§ **PROBLEM DETAILS**: Your answer is to be every line of the material that includes the string "minus".

§ **MATERIAL SUPPLIED**:
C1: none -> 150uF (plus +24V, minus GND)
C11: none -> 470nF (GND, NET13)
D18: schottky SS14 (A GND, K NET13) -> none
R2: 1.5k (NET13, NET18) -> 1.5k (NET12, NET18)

--

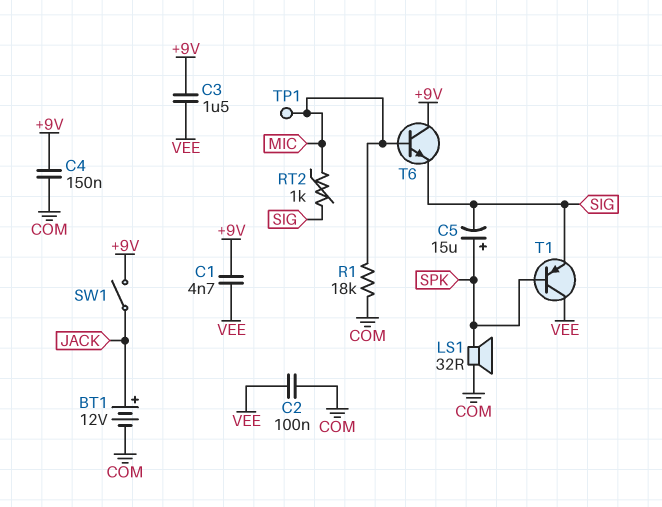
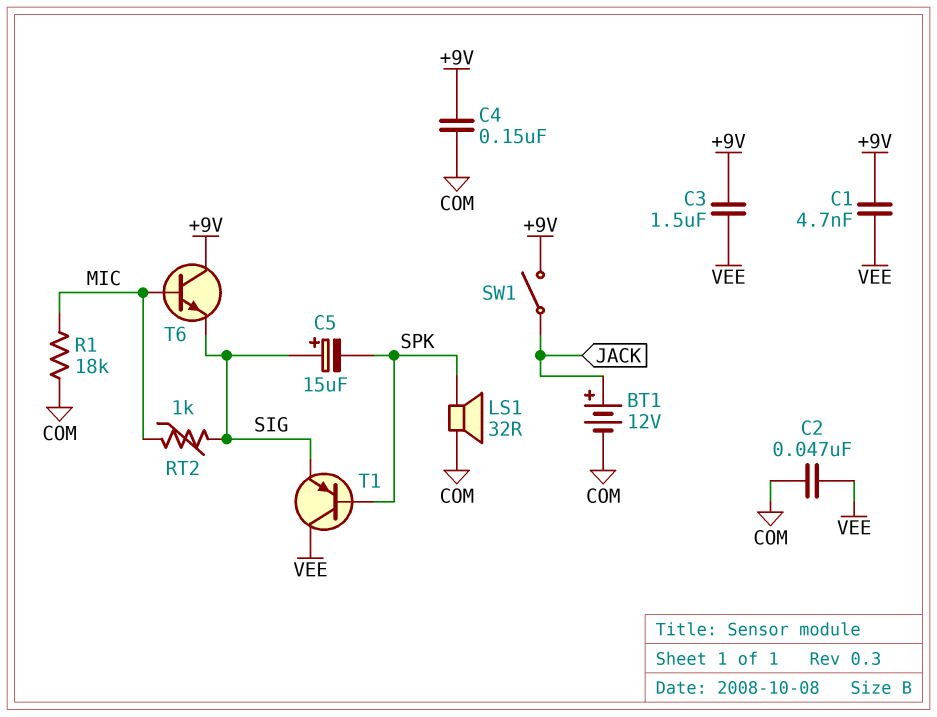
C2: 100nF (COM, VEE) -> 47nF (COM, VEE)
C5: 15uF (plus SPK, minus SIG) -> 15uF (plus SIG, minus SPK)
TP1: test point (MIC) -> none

§ **YOUR RESPONSE**:
C1: none -> 150uF (plus +24V, minus GND)
C5: 15uF (plus SPK, minus SIG) -> 15uF (plus SIG, minus SPK)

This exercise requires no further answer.